| Assigned task |
Here the answer must be the exact run of lines from the line holding "gone: orange_brush <362,298,507,339>;" to the end of the material below, and nothing else.

| Data |
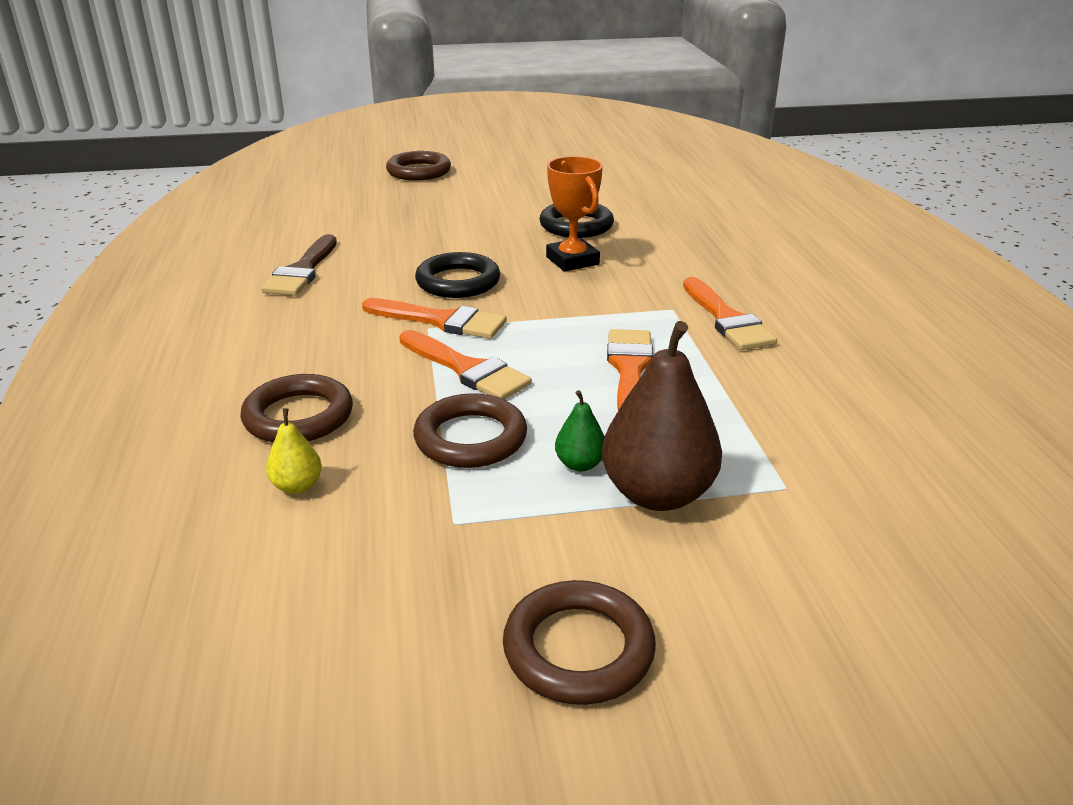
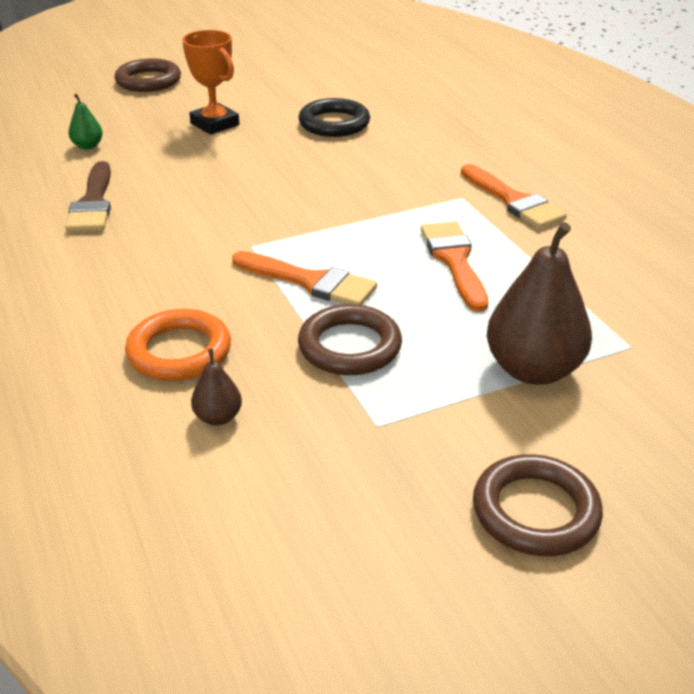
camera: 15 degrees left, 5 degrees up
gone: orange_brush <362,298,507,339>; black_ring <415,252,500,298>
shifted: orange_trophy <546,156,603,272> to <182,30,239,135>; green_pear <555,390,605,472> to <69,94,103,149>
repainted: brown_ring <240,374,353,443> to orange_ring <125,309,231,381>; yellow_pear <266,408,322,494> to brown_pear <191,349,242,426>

| Output of the exercise |
gone: orange_brush <362,298,507,339>; black_ring <415,252,500,298>
shifted: orange_trophy <546,156,603,272> to <182,30,239,135>; green_pear <555,390,605,472> to <69,94,103,149>
repainted: brown_ring <240,374,353,443> to orange_ring <125,309,231,381>; yellow_pear <266,408,322,494> to brown_pear <191,349,242,426>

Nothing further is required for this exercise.